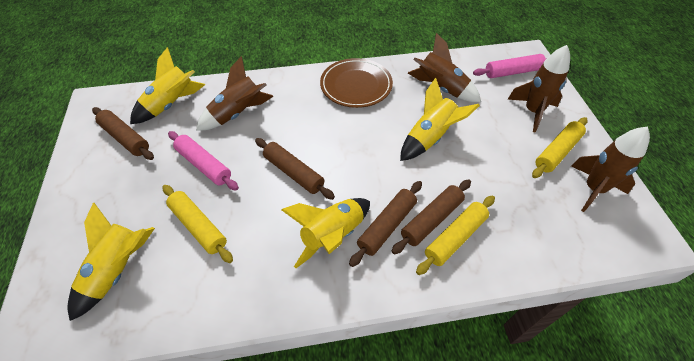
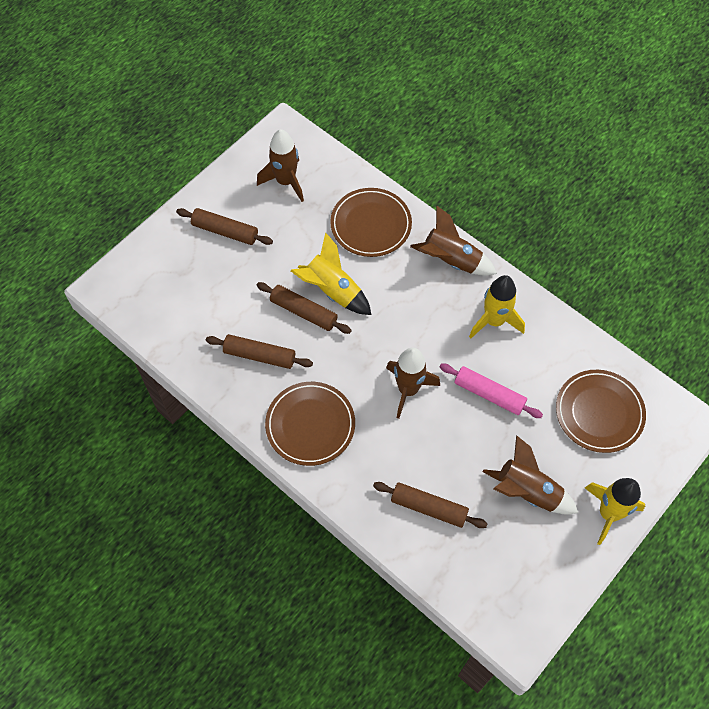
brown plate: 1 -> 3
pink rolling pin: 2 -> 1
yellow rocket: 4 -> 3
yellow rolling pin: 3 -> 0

* [ABOUT THIS TASK]:
Show me each line of the listing above with "rolling" in it.

* [ANSWER FOR THE TASK]:
pink rolling pin: 2 -> 1
yellow rolling pin: 3 -> 0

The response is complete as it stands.